### Task item
For every line in the records below that holds "degrees", make a copy.

### Raw data

--*--

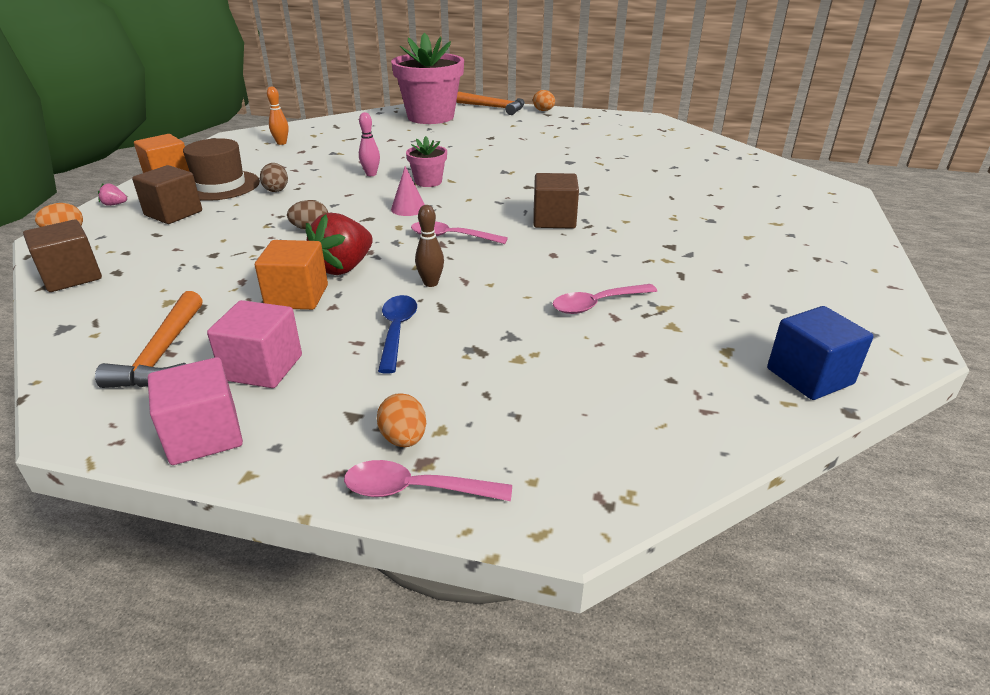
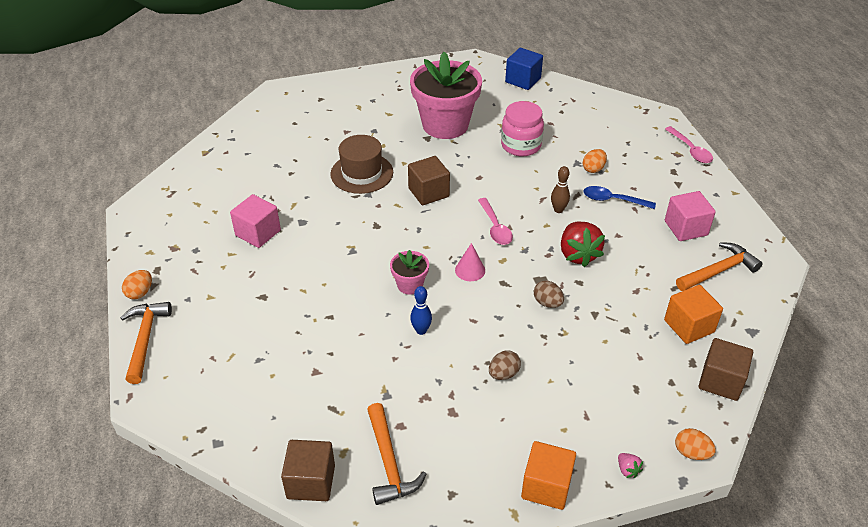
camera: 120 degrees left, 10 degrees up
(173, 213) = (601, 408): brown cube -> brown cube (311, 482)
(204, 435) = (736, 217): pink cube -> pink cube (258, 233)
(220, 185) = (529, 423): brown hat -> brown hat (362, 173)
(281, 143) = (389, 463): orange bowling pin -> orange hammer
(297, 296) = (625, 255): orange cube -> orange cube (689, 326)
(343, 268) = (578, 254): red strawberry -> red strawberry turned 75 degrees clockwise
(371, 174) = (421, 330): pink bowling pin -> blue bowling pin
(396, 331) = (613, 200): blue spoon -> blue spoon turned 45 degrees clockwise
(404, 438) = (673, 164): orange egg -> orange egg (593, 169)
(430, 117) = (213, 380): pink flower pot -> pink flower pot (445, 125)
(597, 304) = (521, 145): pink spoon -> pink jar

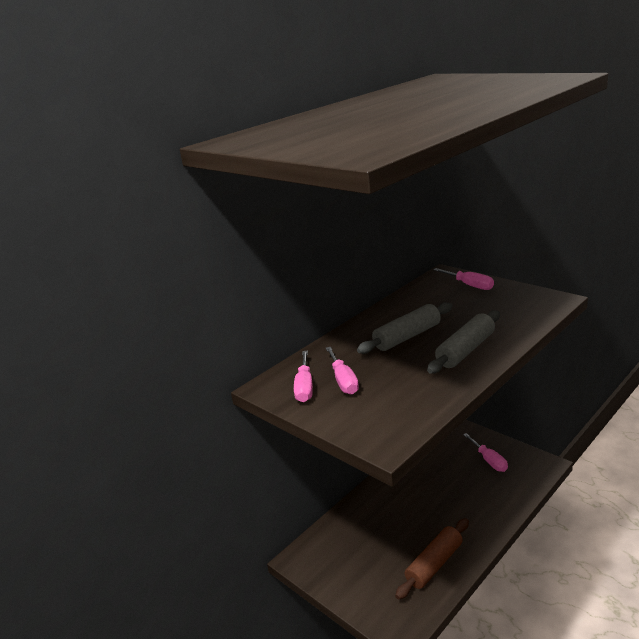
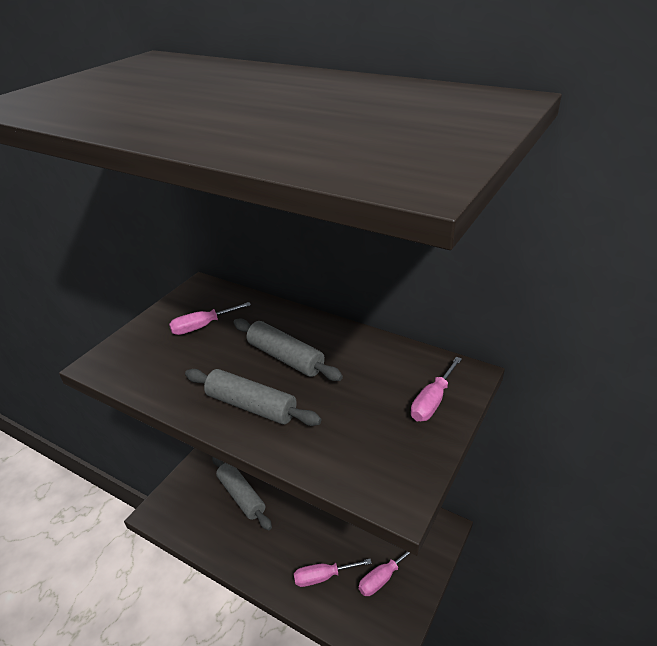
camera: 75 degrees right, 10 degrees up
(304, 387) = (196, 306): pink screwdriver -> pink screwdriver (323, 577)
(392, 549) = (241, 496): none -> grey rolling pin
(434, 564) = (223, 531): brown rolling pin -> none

--*--

### Answer box
camera: 120 degrees left, 10 degrees up
(343, 268) = (578, 254): red strawberry -> red strawberry turned 75 degrees clockwise
(396, 331) = (613, 200): blue spoon -> blue spoon turned 45 degrees clockwise
camera: 75 degrees right, 10 degrees up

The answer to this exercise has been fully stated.